INSTRUCTIONS TO FOLLOW:
Leave out the pictures and give back all the entries exactly as written.

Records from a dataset

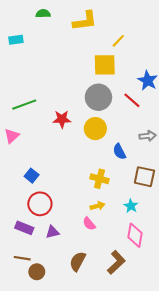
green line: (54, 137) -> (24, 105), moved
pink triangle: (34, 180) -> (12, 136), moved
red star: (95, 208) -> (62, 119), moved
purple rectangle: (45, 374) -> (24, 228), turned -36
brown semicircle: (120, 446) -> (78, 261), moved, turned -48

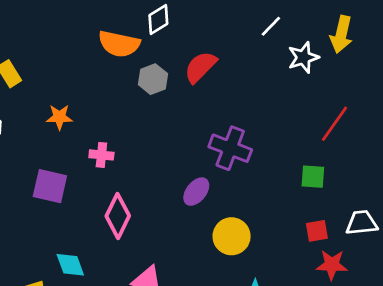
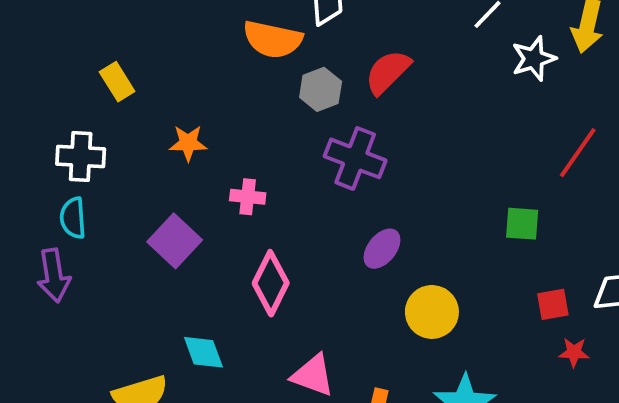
purple cross: (230, 148) -> (355, 158), moved
green square: (313, 177) -> (522, 224), moved
purple square: (50, 186) -> (175, 241), turned 30
red star: (332, 265) -> (574, 352), size x0.7

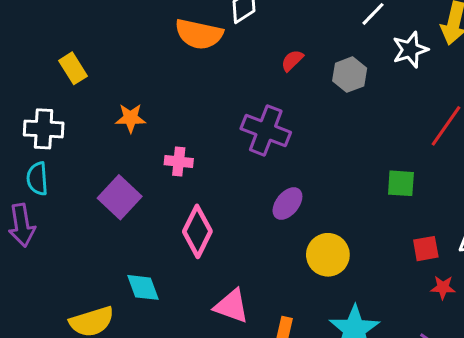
red semicircle: (388, 72) -> (292, 61), size x0.6
gray hexagon: (321, 89) -> (350, 75), moved

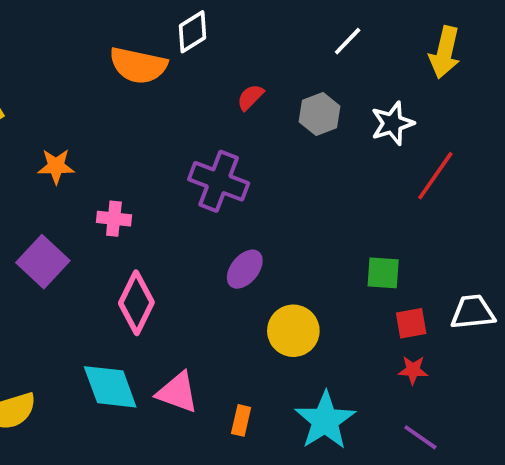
white star: (410, 50) -> (392, 123), moved
green square: (401, 183) -> (383, 273), moved
cyan diamond: (143, 287) -> (110, 387), moved, size x1.4
red star: (443, 287) -> (413, 370), moved

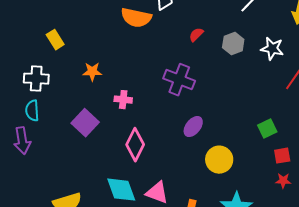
white star: (392, 123) -> (272, 49), turned 30
green square: (383, 273) -> (267, 129), turned -30

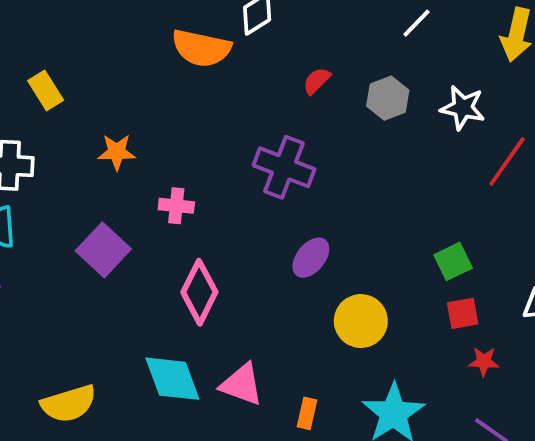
red square: (282, 156) -> (463, 313), moved

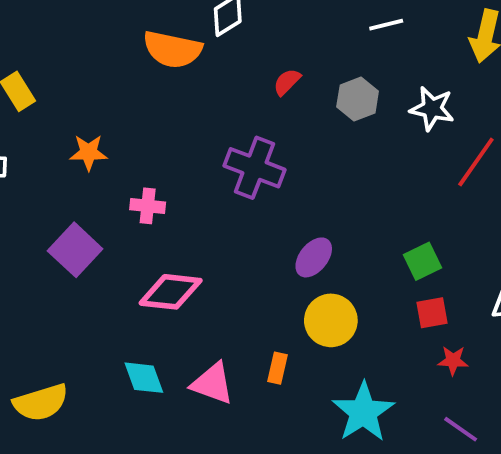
white line: (417, 23) -> (386, 25), turned 32
purple ellipse: (311, 258) -> (314, 257), moved
pink diamond: (199, 292) -> (171, 292), turned 70
cyan diamond: (172, 379) -> (144, 378), size x0.7
orange rectangle: (307, 413) -> (277, 368), moved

ANSWER SPACE:
green line: (54, 137) -> (24, 105), moved
pink triangle: (34, 180) -> (12, 136), moved
red star: (95, 208) -> (62, 119), moved
purple rectangle: (45, 374) -> (24, 228), turned -36
brown semicircle: (120, 446) -> (78, 261), moved, turned -48

purple cross: (230, 148) -> (355, 158), moved
green square: (313, 177) -> (522, 224), moved
purple square: (50, 186) -> (175, 241), turned 30
red star: (332, 265) -> (574, 352), size x0.7

red semicircle: (388, 72) -> (292, 61), size x0.6
gray hexagon: (321, 89) -> (350, 75), moved

white star: (410, 50) -> (392, 123), moved
green square: (401, 183) -> (383, 273), moved
cyan diamond: (143, 287) -> (110, 387), moved, size x1.4
red star: (443, 287) -> (413, 370), moved

white star: (392, 123) -> (272, 49), turned 30
green square: (383, 273) -> (267, 129), turned -30

red square: (282, 156) -> (463, 313), moved

white line: (417, 23) -> (386, 25), turned 32
purple ellipse: (311, 258) -> (314, 257), moved
pink diamond: (199, 292) -> (171, 292), turned 70
cyan diamond: (172, 379) -> (144, 378), size x0.7
orange rectangle: (307, 413) -> (277, 368), moved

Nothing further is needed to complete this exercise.